Work instructions: Set down every line of the data, unchanged and complete.

Recorded data:
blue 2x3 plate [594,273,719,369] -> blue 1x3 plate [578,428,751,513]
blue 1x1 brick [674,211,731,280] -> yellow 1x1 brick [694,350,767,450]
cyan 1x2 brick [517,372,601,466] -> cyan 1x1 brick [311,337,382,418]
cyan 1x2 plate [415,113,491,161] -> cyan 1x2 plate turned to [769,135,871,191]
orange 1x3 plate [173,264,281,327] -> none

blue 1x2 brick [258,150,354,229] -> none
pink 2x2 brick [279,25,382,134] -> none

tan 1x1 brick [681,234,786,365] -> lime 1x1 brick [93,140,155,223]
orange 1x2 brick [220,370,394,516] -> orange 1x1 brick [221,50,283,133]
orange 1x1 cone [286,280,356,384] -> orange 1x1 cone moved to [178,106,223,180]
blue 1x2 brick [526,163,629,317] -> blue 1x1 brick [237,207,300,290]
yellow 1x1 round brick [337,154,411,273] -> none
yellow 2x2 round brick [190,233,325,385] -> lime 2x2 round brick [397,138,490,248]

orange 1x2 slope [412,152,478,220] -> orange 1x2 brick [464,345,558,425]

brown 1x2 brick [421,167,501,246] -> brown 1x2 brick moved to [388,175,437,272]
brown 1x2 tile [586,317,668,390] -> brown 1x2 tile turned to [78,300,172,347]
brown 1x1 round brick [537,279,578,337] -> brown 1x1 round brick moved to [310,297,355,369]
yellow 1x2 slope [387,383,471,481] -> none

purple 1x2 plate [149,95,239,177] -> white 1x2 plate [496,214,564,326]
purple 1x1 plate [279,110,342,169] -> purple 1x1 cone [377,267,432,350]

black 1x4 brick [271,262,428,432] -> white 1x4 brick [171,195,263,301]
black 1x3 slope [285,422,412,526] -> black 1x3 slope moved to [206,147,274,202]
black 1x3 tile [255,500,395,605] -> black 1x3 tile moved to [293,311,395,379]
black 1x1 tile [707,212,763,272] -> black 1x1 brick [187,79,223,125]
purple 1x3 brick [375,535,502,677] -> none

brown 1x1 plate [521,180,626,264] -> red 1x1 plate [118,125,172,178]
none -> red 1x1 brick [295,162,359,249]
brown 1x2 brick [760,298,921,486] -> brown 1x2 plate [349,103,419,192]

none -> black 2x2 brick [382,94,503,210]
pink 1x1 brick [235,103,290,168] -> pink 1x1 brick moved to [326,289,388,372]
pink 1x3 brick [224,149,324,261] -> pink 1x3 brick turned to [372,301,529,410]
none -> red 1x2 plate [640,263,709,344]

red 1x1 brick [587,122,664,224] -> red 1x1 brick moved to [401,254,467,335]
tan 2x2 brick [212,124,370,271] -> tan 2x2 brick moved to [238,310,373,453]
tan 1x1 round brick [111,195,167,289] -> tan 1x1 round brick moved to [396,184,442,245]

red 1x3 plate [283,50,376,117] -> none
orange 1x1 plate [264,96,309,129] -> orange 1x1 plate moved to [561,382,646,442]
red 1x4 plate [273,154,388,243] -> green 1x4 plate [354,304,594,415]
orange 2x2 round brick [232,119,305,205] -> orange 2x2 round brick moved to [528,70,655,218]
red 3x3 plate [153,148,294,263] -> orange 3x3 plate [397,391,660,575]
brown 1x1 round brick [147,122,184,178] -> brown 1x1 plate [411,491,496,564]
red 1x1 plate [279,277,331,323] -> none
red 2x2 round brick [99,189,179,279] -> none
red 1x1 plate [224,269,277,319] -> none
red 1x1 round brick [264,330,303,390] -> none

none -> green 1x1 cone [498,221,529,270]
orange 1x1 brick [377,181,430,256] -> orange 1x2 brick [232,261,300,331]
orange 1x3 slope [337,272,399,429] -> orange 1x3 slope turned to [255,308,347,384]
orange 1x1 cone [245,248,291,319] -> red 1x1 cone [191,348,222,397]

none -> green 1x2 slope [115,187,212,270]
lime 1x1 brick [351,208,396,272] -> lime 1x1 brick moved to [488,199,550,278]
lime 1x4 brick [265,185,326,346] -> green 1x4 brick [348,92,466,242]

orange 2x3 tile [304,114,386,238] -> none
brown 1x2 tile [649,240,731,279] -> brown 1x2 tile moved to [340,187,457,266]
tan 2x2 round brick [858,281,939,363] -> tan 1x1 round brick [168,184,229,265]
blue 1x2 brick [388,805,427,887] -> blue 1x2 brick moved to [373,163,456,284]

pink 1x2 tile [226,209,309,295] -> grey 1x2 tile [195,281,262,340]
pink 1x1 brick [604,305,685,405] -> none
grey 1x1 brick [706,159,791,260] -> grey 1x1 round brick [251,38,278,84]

Result:
blue 2x3 plate [594,273,719,369] -> blue 1x3 plate [578,428,751,513]
blue 1x1 brick [674,211,731,280] -> yellow 1x1 brick [694,350,767,450]
cyan 1x2 brick [517,372,601,466] -> cyan 1x1 brick [311,337,382,418]
cyan 1x2 plate [415,113,491,161] -> cyan 1x2 plate turned to [769,135,871,191]
orange 1x3 plate [173,264,281,327] -> none

blue 1x2 brick [258,150,354,229] -> none
pink 2x2 brick [279,25,382,134] -> none

tan 1x1 brick [681,234,786,365] -> lime 1x1 brick [93,140,155,223]
orange 1x2 brick [220,370,394,516] -> orange 1x1 brick [221,50,283,133]
orange 1x1 cone [286,280,356,384] -> orange 1x1 cone moved to [178,106,223,180]
blue 1x2 brick [526,163,629,317] -> blue 1x1 brick [237,207,300,290]
yellow 1x1 round brick [337,154,411,273] -> none
yellow 2x2 round brick [190,233,325,385] -> lime 2x2 round brick [397,138,490,248]

orange 1x2 slope [412,152,478,220] -> orange 1x2 brick [464,345,558,425]

brown 1x2 brick [421,167,501,246] -> brown 1x2 brick moved to [388,175,437,272]
brown 1x2 tile [586,317,668,390] -> brown 1x2 tile turned to [78,300,172,347]
brown 1x1 round brick [537,279,578,337] -> brown 1x1 round brick moved to [310,297,355,369]
yellow 1x2 slope [387,383,471,481] -> none

purple 1x2 plate [149,95,239,177] -> white 1x2 plate [496,214,564,326]
purple 1x1 plate [279,110,342,169] -> purple 1x1 cone [377,267,432,350]

black 1x4 brick [271,262,428,432] -> white 1x4 brick [171,195,263,301]
black 1x3 slope [285,422,412,526] -> black 1x3 slope moved to [206,147,274,202]
black 1x3 tile [255,500,395,605] -> black 1x3 tile moved to [293,311,395,379]
black 1x1 tile [707,212,763,272] -> black 1x1 brick [187,79,223,125]
purple 1x3 brick [375,535,502,677] -> none

brown 1x1 plate [521,180,626,264] -> red 1x1 plate [118,125,172,178]
none -> red 1x1 brick [295,162,359,249]
brown 1x2 brick [760,298,921,486] -> brown 1x2 plate [349,103,419,192]

none -> black 2x2 brick [382,94,503,210]
pink 1x1 brick [235,103,290,168] -> pink 1x1 brick moved to [326,289,388,372]
pink 1x3 brick [224,149,324,261] -> pink 1x3 brick turned to [372,301,529,410]
none -> red 1x2 plate [640,263,709,344]

red 1x1 brick [587,122,664,224] -> red 1x1 brick moved to [401,254,467,335]
tan 2x2 brick [212,124,370,271] -> tan 2x2 brick moved to [238,310,373,453]
tan 1x1 round brick [111,195,167,289] -> tan 1x1 round brick moved to [396,184,442,245]

red 1x3 plate [283,50,376,117] -> none
orange 1x1 plate [264,96,309,129] -> orange 1x1 plate moved to [561,382,646,442]
red 1x4 plate [273,154,388,243] -> green 1x4 plate [354,304,594,415]
orange 2x2 round brick [232,119,305,205] -> orange 2x2 round brick moved to [528,70,655,218]
red 3x3 plate [153,148,294,263] -> orange 3x3 plate [397,391,660,575]
brown 1x1 round brick [147,122,184,178] -> brown 1x1 plate [411,491,496,564]
red 1x1 plate [279,277,331,323] -> none
red 2x2 round brick [99,189,179,279] -> none
red 1x1 plate [224,269,277,319] -> none
red 1x1 round brick [264,330,303,390] -> none

none -> green 1x1 cone [498,221,529,270]
orange 1x1 brick [377,181,430,256] -> orange 1x2 brick [232,261,300,331]
orange 1x3 slope [337,272,399,429] -> orange 1x3 slope turned to [255,308,347,384]
orange 1x1 cone [245,248,291,319] -> red 1x1 cone [191,348,222,397]

none -> green 1x2 slope [115,187,212,270]
lime 1x1 brick [351,208,396,272] -> lime 1x1 brick moved to [488,199,550,278]
lime 1x4 brick [265,185,326,346] -> green 1x4 brick [348,92,466,242]

orange 2x3 tile [304,114,386,238] -> none
brown 1x2 tile [649,240,731,279] -> brown 1x2 tile moved to [340,187,457,266]
tan 2x2 round brick [858,281,939,363] -> tan 1x1 round brick [168,184,229,265]
blue 1x2 brick [388,805,427,887] -> blue 1x2 brick moved to [373,163,456,284]

pink 1x2 tile [226,209,309,295] -> grey 1x2 tile [195,281,262,340]
pink 1x1 brick [604,305,685,405] -> none
grey 1x1 brick [706,159,791,260] -> grey 1x1 round brick [251,38,278,84]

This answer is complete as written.